**Instructions to follow**
Report only the number of lines in the records that contain the word "none".

**Input for this task**
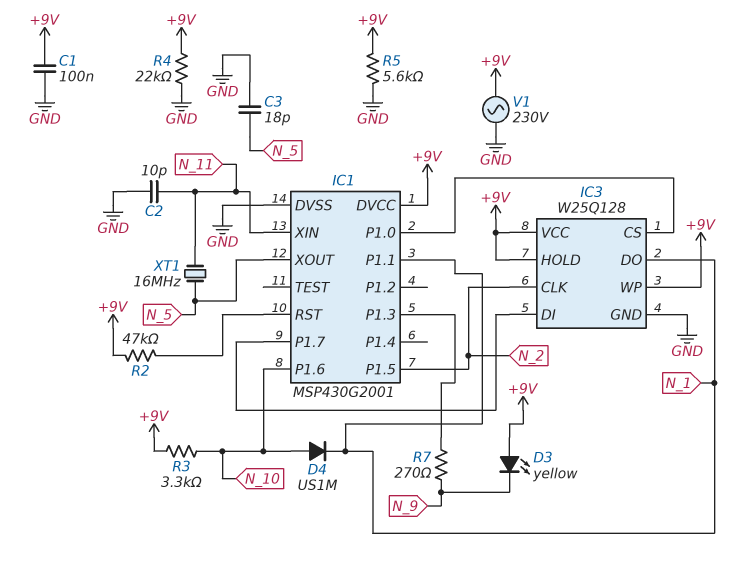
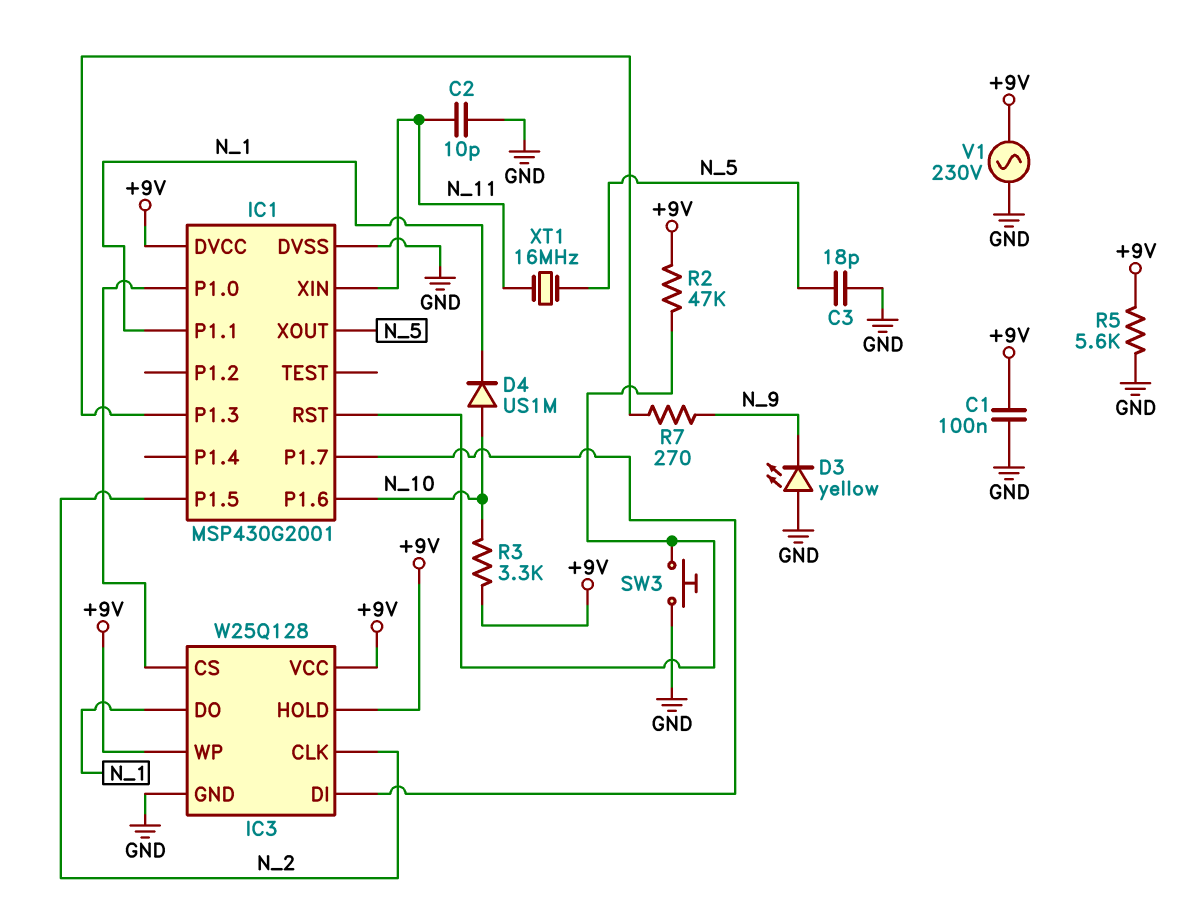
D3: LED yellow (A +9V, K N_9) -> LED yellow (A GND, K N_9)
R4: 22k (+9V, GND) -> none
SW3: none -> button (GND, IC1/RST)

---

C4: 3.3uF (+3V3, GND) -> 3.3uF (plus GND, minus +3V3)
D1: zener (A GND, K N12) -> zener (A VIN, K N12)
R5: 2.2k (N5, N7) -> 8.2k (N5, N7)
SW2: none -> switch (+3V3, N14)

---

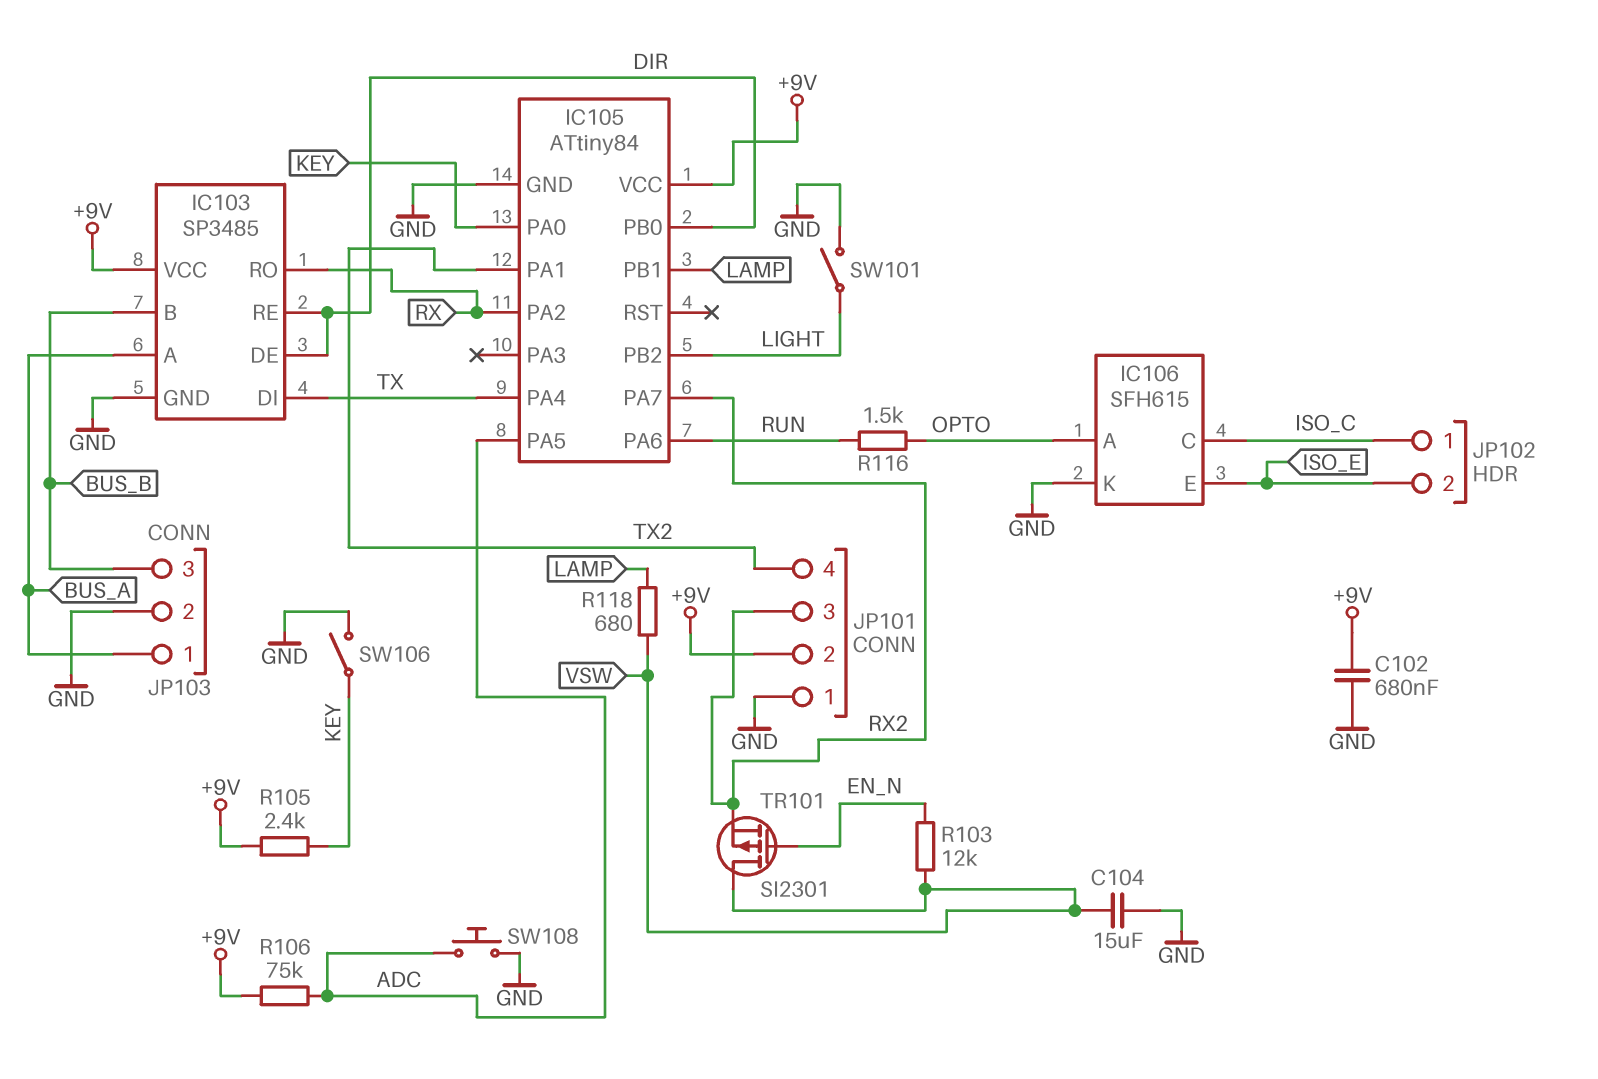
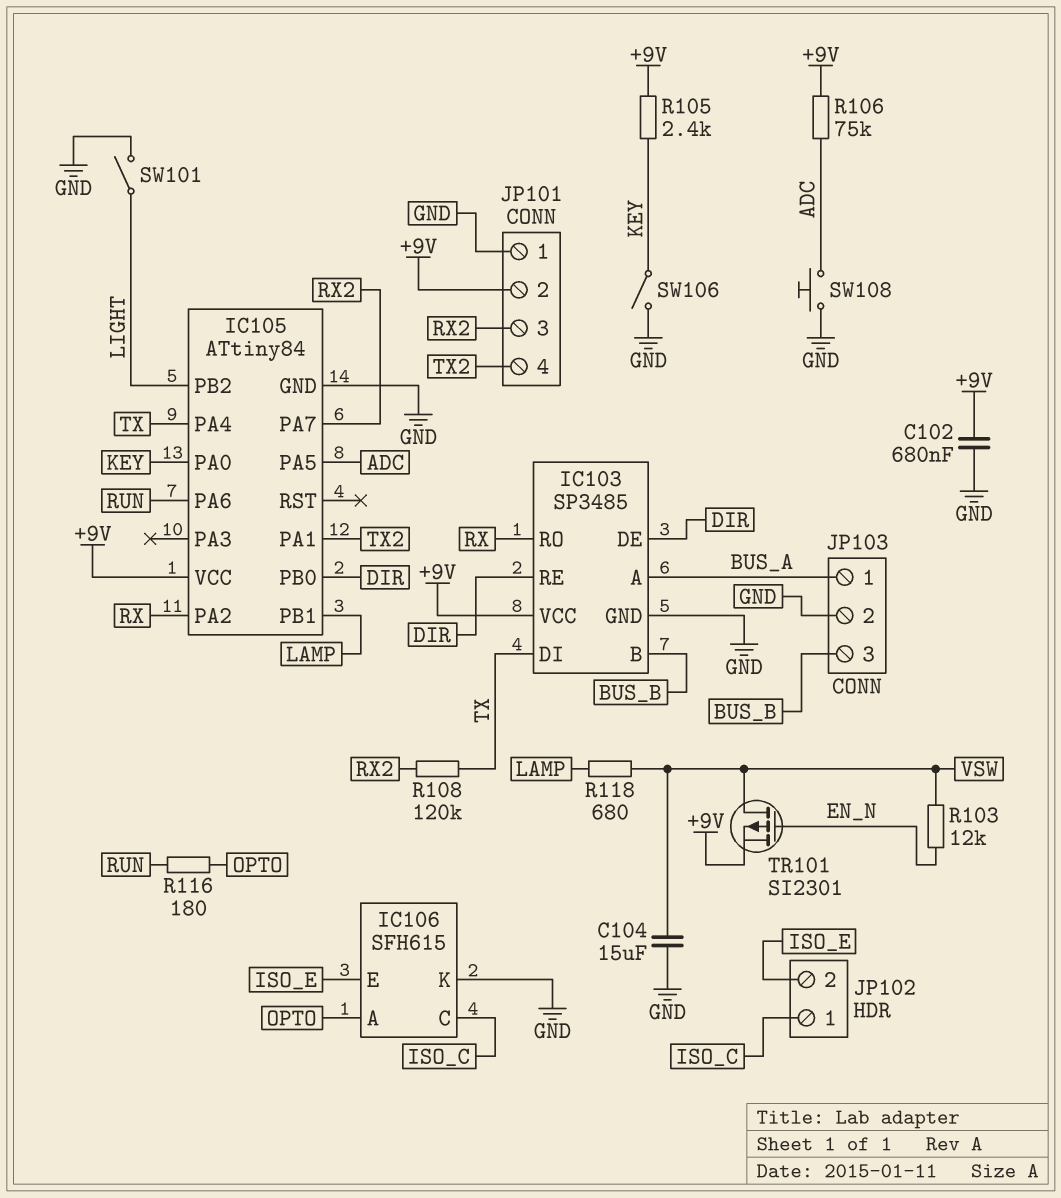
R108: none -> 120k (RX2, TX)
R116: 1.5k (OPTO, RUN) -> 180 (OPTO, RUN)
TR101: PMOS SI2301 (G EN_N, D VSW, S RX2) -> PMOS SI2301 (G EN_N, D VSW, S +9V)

**Reply**
4